> _TRY IT_
Could you return each entry below exactly as written, minus any pictures?

Segment Start: DATA FOR THIS EXERCISE

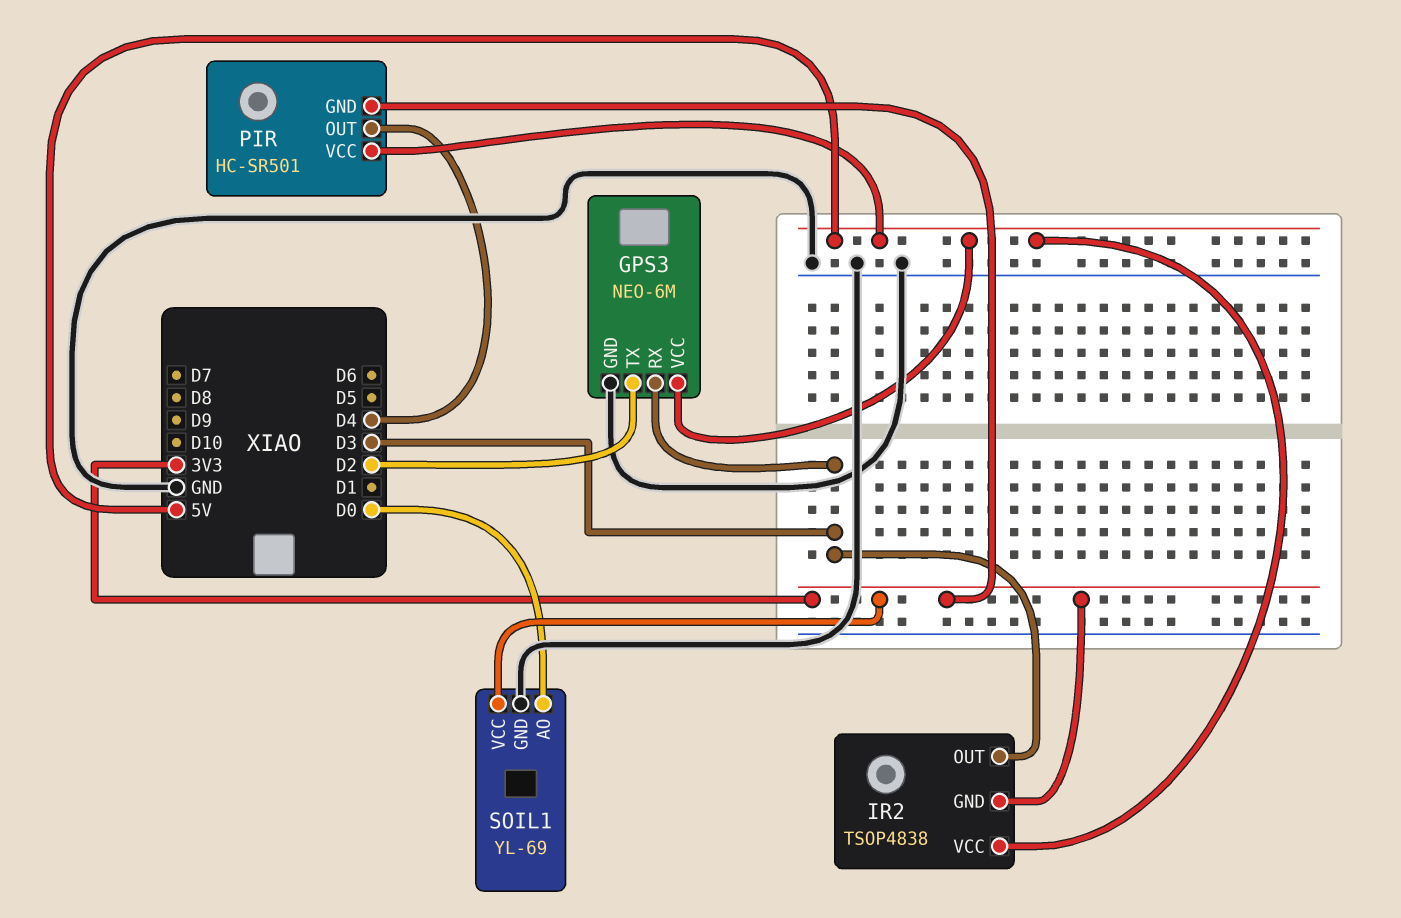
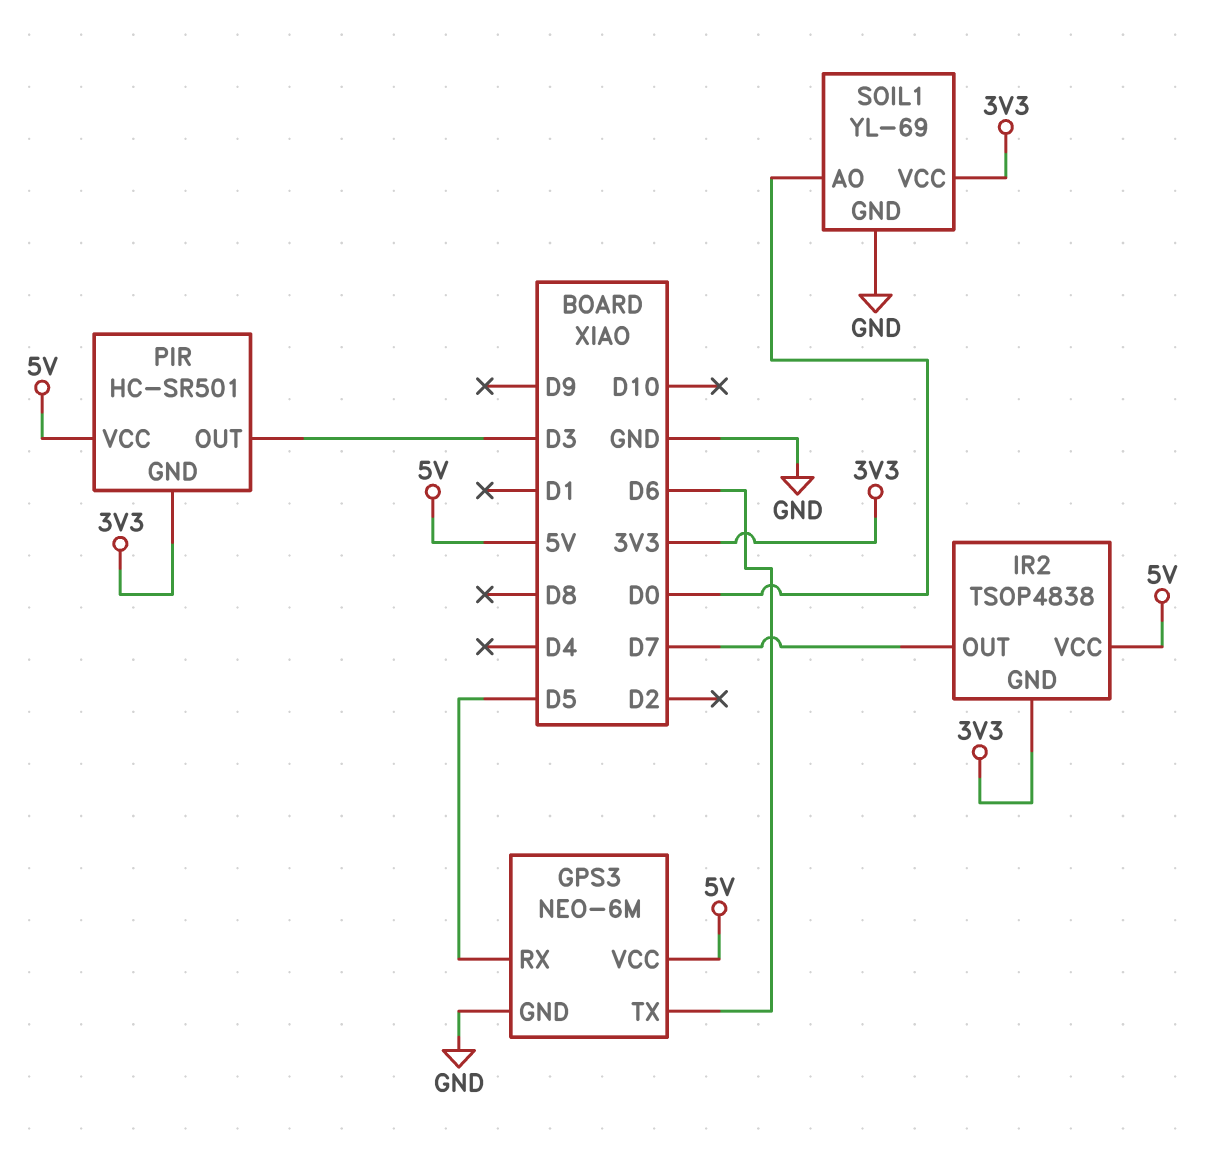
GPS3 pin RX: D3 -> D5
GPS3 pin TX: D2 -> D6
IR2 pin OUT: D3 -> D7
PIR pin OUT: D4 -> D3

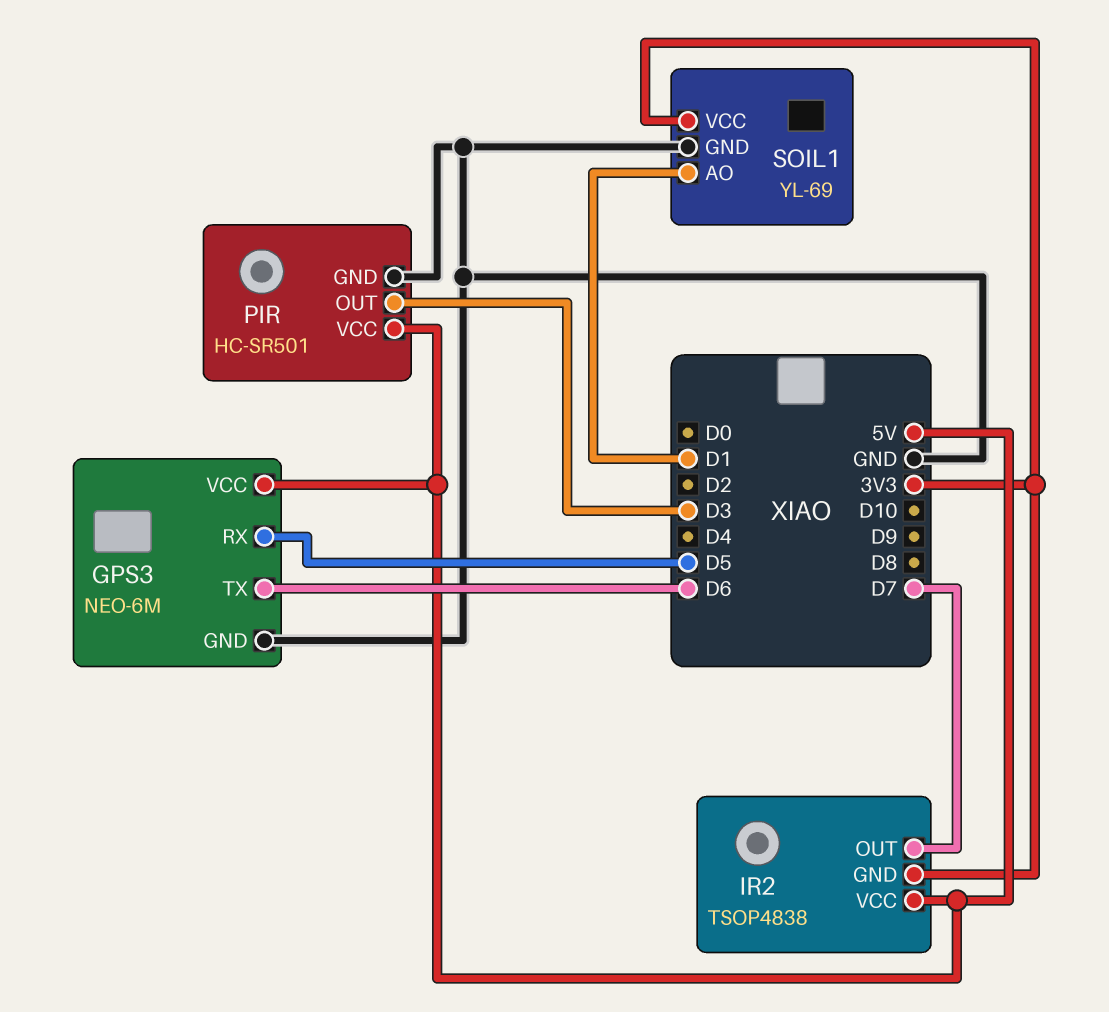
PIR pin GND: 3V3 -> GND
SOIL1 pin AO: D0 -> D1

Segment End: DATA FOR THIS EXERCISE

> _YOUR RESPONSE_
GPS3 pin RX: D3 -> D5
GPS3 pin TX: D2 -> D6
IR2 pin OUT: D3 -> D7
PIR pin OUT: D4 -> D3

PIR pin GND: 3V3 -> GND
SOIL1 pin AO: D0 -> D1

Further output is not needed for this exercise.